# [LISTED RECORDS]

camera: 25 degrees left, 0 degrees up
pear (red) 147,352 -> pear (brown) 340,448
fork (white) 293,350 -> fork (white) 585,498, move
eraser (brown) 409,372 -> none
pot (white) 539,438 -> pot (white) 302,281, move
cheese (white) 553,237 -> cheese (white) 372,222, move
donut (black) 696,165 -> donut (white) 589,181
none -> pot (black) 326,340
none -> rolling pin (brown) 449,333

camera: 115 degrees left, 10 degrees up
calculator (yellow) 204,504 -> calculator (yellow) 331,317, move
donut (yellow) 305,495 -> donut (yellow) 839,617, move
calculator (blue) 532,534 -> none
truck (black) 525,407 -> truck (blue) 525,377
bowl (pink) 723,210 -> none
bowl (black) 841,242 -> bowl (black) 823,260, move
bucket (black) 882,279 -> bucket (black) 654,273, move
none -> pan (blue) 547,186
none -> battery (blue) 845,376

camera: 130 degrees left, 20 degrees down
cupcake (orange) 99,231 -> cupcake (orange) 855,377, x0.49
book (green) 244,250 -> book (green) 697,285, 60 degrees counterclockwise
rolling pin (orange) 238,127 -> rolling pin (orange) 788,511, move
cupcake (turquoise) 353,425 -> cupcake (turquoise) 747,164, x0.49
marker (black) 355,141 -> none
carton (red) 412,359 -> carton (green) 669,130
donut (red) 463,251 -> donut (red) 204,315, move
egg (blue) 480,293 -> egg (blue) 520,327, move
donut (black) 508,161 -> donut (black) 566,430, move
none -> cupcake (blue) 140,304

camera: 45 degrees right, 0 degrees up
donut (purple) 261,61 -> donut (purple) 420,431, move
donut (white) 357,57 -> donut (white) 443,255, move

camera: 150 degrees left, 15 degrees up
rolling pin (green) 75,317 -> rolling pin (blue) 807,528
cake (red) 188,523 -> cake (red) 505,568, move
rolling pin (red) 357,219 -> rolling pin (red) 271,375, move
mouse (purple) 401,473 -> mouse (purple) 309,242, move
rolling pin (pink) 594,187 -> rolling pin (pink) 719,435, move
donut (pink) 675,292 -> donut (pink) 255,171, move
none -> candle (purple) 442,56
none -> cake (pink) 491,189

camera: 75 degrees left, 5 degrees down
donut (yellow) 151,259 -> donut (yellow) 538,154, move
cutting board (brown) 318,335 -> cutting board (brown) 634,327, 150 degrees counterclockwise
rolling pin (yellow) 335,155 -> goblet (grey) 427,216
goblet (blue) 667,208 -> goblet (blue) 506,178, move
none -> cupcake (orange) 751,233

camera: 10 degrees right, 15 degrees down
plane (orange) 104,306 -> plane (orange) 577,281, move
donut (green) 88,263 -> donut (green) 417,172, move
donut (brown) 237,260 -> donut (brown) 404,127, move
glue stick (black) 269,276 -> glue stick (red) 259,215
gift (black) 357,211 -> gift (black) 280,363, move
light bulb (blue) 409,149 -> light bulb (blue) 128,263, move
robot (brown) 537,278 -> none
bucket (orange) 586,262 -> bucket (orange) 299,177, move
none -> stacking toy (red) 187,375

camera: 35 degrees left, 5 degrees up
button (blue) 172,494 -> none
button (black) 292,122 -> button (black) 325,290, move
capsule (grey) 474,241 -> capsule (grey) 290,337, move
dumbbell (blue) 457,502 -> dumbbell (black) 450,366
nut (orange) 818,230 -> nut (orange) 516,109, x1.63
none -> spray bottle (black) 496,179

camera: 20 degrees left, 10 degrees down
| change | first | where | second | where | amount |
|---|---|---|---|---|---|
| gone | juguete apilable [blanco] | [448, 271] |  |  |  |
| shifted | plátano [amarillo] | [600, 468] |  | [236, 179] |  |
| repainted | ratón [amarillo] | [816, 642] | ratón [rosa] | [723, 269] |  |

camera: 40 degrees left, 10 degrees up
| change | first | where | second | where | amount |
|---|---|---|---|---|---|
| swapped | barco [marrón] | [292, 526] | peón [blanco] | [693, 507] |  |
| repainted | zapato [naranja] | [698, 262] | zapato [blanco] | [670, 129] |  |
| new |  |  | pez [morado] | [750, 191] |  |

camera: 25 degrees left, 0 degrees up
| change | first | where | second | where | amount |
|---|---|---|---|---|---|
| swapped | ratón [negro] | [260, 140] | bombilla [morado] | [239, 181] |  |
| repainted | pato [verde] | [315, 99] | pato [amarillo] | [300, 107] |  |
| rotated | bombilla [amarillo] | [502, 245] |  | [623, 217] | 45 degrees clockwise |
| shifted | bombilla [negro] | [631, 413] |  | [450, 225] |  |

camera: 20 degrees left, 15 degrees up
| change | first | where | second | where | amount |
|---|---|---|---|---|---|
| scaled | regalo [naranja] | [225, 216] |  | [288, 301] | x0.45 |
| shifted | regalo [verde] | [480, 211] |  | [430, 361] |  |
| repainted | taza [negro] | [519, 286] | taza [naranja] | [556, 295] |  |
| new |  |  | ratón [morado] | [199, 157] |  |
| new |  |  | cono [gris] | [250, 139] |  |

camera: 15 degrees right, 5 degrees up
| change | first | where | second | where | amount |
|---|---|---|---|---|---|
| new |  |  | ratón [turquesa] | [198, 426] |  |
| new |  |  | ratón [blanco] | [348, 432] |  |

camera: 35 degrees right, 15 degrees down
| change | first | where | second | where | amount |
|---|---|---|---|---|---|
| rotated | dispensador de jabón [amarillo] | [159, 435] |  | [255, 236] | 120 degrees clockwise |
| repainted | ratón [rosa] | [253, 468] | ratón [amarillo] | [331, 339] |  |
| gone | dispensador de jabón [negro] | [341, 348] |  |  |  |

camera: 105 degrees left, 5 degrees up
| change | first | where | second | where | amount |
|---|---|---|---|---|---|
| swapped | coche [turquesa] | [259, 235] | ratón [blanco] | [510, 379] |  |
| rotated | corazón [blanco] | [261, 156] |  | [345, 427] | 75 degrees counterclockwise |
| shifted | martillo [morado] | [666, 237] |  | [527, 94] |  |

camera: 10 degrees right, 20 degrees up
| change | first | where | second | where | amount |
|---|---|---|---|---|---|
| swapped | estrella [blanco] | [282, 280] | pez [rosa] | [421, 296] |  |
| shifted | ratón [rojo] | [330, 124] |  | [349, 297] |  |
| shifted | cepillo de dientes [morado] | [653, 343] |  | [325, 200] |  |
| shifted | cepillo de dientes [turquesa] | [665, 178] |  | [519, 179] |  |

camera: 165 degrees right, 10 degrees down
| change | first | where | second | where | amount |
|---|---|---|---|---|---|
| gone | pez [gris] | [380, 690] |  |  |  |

# [TASK PROMPT]
Each record is to be reproduced exactly as it appears.

# [YOUR RESPONSE]
camera: 25 degrees left, 0 degrees up
pear (red) 147,352 -> pear (brown) 340,448
fork (white) 293,350 -> fork (white) 585,498, move
eraser (brown) 409,372 -> none
pot (white) 539,438 -> pot (white) 302,281, move
cheese (white) 553,237 -> cheese (white) 372,222, move
donut (black) 696,165 -> donut (white) 589,181
none -> pot (black) 326,340
none -> rolling pin (brown) 449,333

camera: 115 degrees left, 10 degrees up
calculator (yellow) 204,504 -> calculator (yellow) 331,317, move
donut (yellow) 305,495 -> donut (yellow) 839,617, move
calculator (blue) 532,534 -> none
truck (black) 525,407 -> truck (blue) 525,377
bowl (pink) 723,210 -> none
bowl (black) 841,242 -> bowl (black) 823,260, move
bucket (black) 882,279 -> bucket (black) 654,273, move
none -> pan (blue) 547,186
none -> battery (blue) 845,376

camera: 130 degrees left, 20 degrees down
cupcake (orange) 99,231 -> cupcake (orange) 855,377, x0.49
book (green) 244,250 -> book (green) 697,285, 60 degrees counterclockwise
rolling pin (orange) 238,127 -> rolling pin (orange) 788,511, move
cupcake (turquoise) 353,425 -> cupcake (turquoise) 747,164, x0.49
marker (black) 355,141 -> none
carton (red) 412,359 -> carton (green) 669,130
donut (red) 463,251 -> donut (red) 204,315, move
egg (blue) 480,293 -> egg (blue) 520,327, move
donut (black) 508,161 -> donut (black) 566,430, move
none -> cupcake (blue) 140,304

camera: 45 degrees right, 0 degrees up
donut (purple) 261,61 -> donut (purple) 420,431, move
donut (white) 357,57 -> donut (white) 443,255, move

camera: 150 degrees left, 15 degrees up
rolling pin (green) 75,317 -> rolling pin (blue) 807,528
cake (red) 188,523 -> cake (red) 505,568, move
rolling pin (red) 357,219 -> rolling pin (red) 271,375, move
mouse (purple) 401,473 -> mouse (purple) 309,242, move
rolling pin (pink) 594,187 -> rolling pin (pink) 719,435, move
donut (pink) 675,292 -> donut (pink) 255,171, move
none -> candle (purple) 442,56
none -> cake (pink) 491,189

camera: 75 degrees left, 5 degrees down
donut (yellow) 151,259 -> donut (yellow) 538,154, move
cutting board (brown) 318,335 -> cutting board (brown) 634,327, 150 degrees counterclockwise
rolling pin (yellow) 335,155 -> goblet (grey) 427,216
goblet (blue) 667,208 -> goblet (blue) 506,178, move
none -> cupcake (orange) 751,233

camera: 10 degrees right, 15 degrees down
plane (orange) 104,306 -> plane (orange) 577,281, move
donut (green) 88,263 -> donut (green) 417,172, move
donut (brown) 237,260 -> donut (brown) 404,127, move
glue stick (black) 269,276 -> glue stick (red) 259,215
gift (black) 357,211 -> gift (black) 280,363, move
light bulb (blue) 409,149 -> light bulb (blue) 128,263, move
robot (brown) 537,278 -> none
bucket (orange) 586,262 -> bucket (orange) 299,177, move
none -> stacking toy (red) 187,375

camera: 35 degrees left, 5 degrees up
button (blue) 172,494 -> none
button (black) 292,122 -> button (black) 325,290, move
capsule (grey) 474,241 -> capsule (grey) 290,337, move
dumbbell (blue) 457,502 -> dumbbell (black) 450,366
nut (orange) 818,230 -> nut (orange) 516,109, x1.63
none -> spray bottle (black) 496,179

camera: 20 degrees left, 10 degrees down
| change | first | where | second | where | amount |
|---|---|---|---|---|---|
| gone | juguete apilable [blanco] | [448, 271] |  |  |  |
| shifted | plátano [amarillo] | [600, 468] |  | [236, 179] |  |
| repainted | ratón [amarillo] | [816, 642] | ratón [rosa] | [723, 269] |  |

camera: 40 degrees left, 10 degrees up
| change | first | where | second | where | amount |
|---|---|---|---|---|---|
| swapped | barco [marrón] | [292, 526] | peón [blanco] | [693, 507] |  |
| repainted | zapato [naranja] | [698, 262] | zapato [blanco] | [670, 129] |  |
| new |  |  | pez [morado] | [750, 191] |  |

camera: 25 degrees left, 0 degrees up
| change | first | where | second | where | amount |
|---|---|---|---|---|---|
| swapped | ratón [negro] | [260, 140] | bombilla [morado] | [239, 181] |  |
| repainted | pato [verde] | [315, 99] | pato [amarillo] | [300, 107] |  |
| rotated | bombilla [amarillo] | [502, 245] |  | [623, 217] | 45 degrees clockwise |
| shifted | bombilla [negro] | [631, 413] |  | [450, 225] |  |

camera: 20 degrees left, 15 degrees up
| change | first | where | second | where | amount |
|---|---|---|---|---|---|
| scaled | regalo [naranja] | [225, 216] |  | [288, 301] | x0.45 |
| shifted | regalo [verde] | [480, 211] |  | [430, 361] |  |
| repainted | taza [negro] | [519, 286] | taza [naranja] | [556, 295] |  |
| new |  |  | ratón [morado] | [199, 157] |  |
| new |  |  | cono [gris] | [250, 139] |  |

camera: 15 degrees right, 5 degrees up
| change | first | where | second | where | amount |
|---|---|---|---|---|---|
| new |  |  | ratón [turquesa] | [198, 426] |  |
| new |  |  | ratón [blanco] | [348, 432] |  |

camera: 35 degrees right, 15 degrees down
| change | first | where | second | where | amount |
|---|---|---|---|---|---|
| rotated | dispensador de jabón [amarillo] | [159, 435] |  | [255, 236] | 120 degrees clockwise |
| repainted | ratón [rosa] | [253, 468] | ratón [amarillo] | [331, 339] |  |
| gone | dispensador de jabón [negro] | [341, 348] |  |  |  |

camera: 105 degrees left, 5 degrees up
| change | first | where | second | where | amount |
|---|---|---|---|---|---|
| swapped | coche [turquesa] | [259, 235] | ratón [blanco] | [510, 379] |  |
| rotated | corazón [blanco] | [261, 156] |  | [345, 427] | 75 degrees counterclockwise |
| shifted | martillo [morado] | [666, 237] |  | [527, 94] |  |

camera: 10 degrees right, 20 degrees up
| change | first | where | second | where | amount |
|---|---|---|---|---|---|
| swapped | estrella [blanco] | [282, 280] | pez [rosa] | [421, 296] |  |
| shifted | ratón [rojo] | [330, 124] |  | [349, 297] |  |
| shifted | cepillo de dientes [morado] | [653, 343] |  | [325, 200] |  |
| shifted | cepillo de dientes [turquesa] | [665, 178] |  | [519, 179] |  |

camera: 165 degrees right, 10 degrees down
| change | first | where | second | where | amount |
|---|---|---|---|---|---|
| gone | pez [gris] | [380, 690] |  |  |  |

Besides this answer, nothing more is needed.